What you have to do:
Find how many lines in this data contain the string "none". Respond with only that number.

Task inputs:
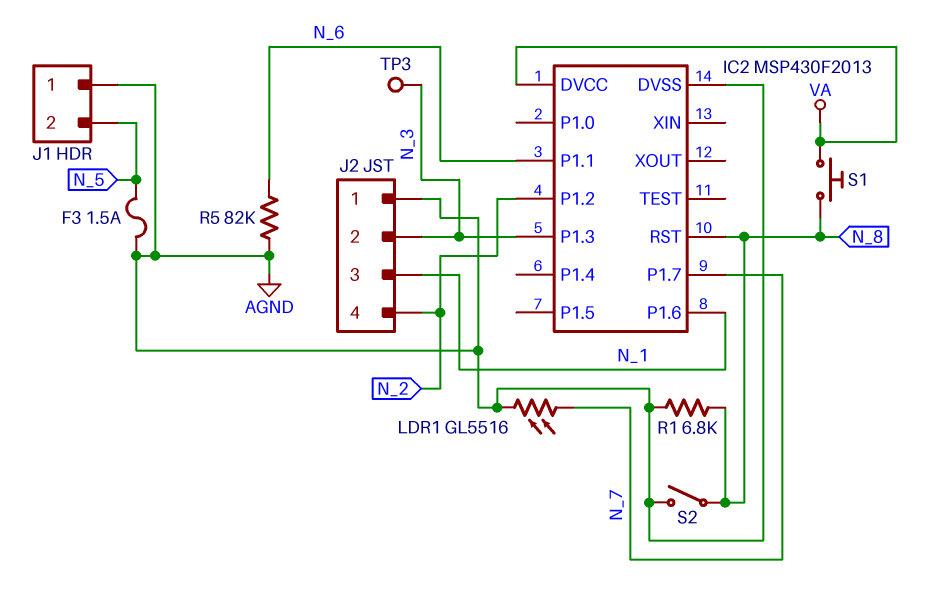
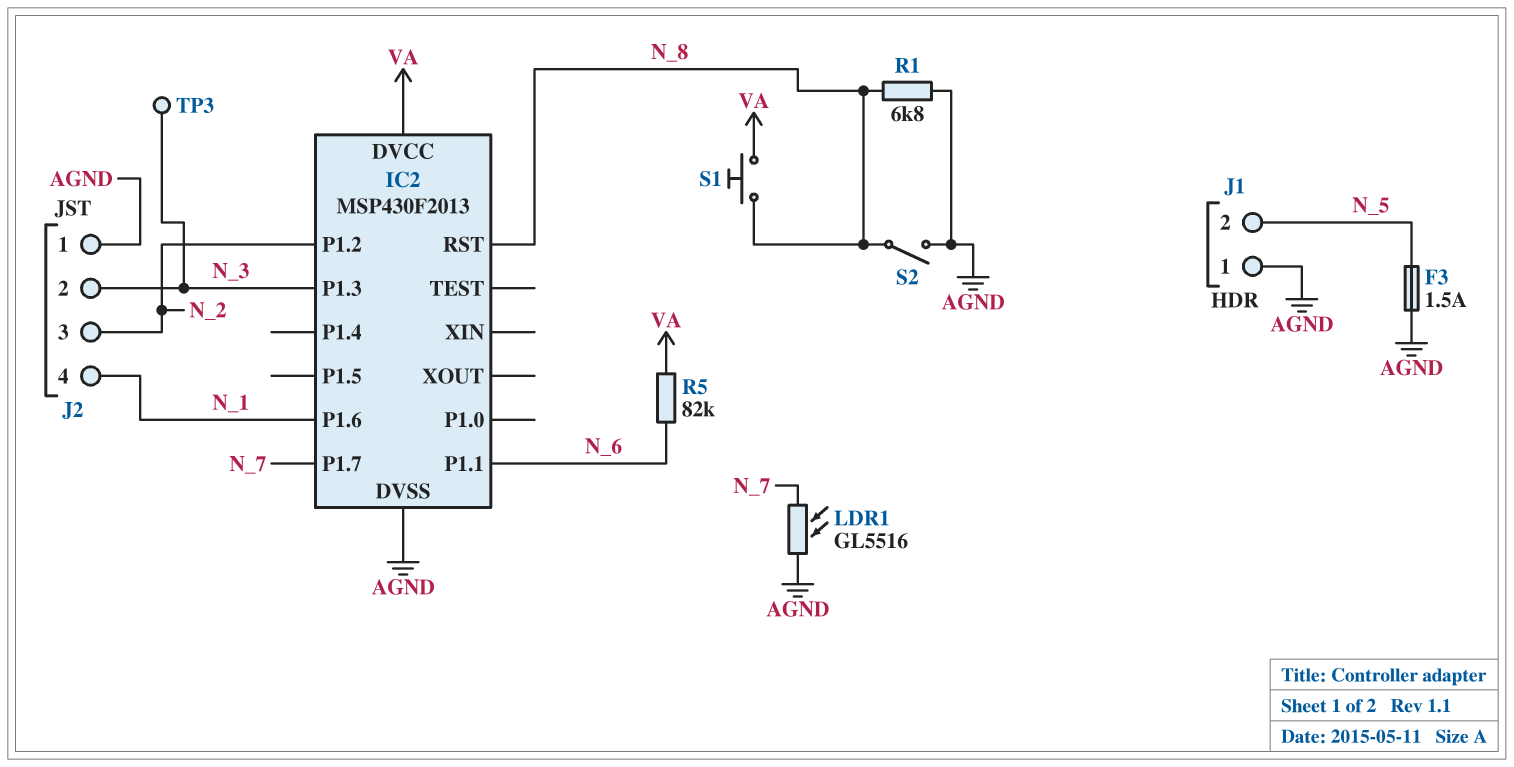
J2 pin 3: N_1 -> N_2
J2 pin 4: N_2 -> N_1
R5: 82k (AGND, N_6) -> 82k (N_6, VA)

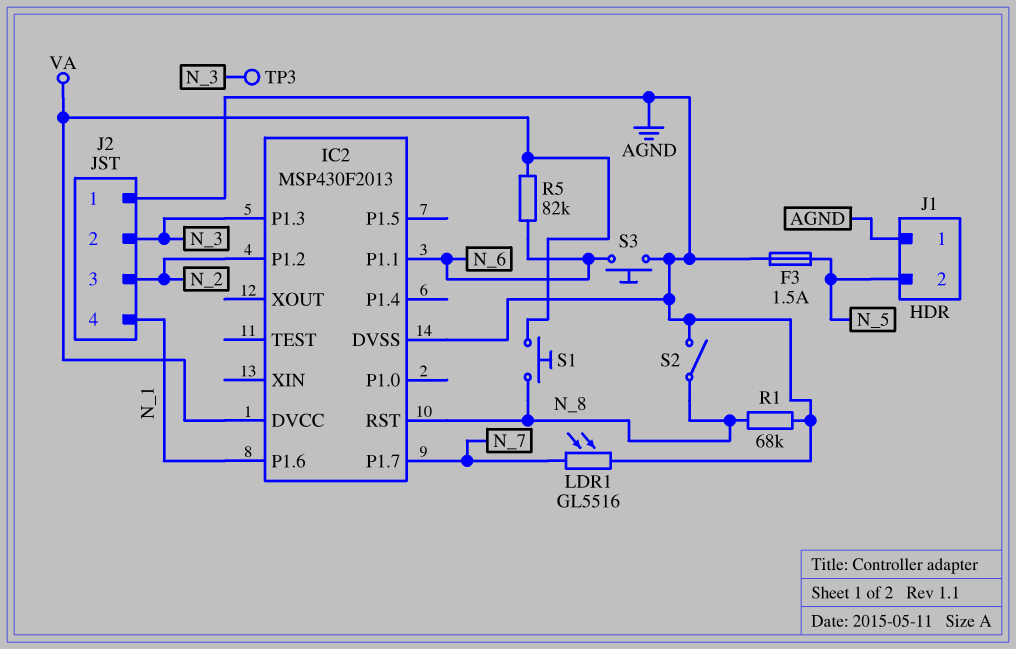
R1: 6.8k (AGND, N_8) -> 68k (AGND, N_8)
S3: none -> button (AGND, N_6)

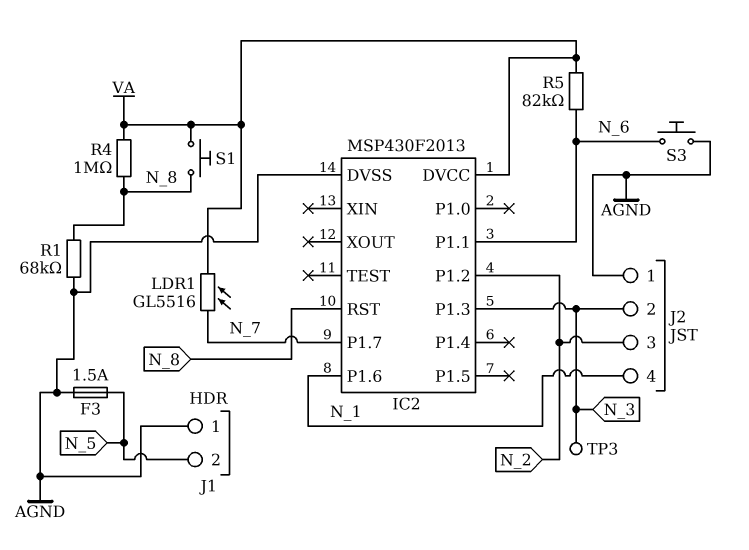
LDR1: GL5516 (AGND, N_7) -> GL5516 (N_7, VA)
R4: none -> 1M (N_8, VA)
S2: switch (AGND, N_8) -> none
==
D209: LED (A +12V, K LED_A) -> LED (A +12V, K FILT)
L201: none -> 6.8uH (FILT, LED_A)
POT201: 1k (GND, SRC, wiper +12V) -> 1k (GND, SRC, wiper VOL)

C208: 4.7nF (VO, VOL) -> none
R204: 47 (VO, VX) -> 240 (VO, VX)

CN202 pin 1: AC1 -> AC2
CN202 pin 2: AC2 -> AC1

Response:
5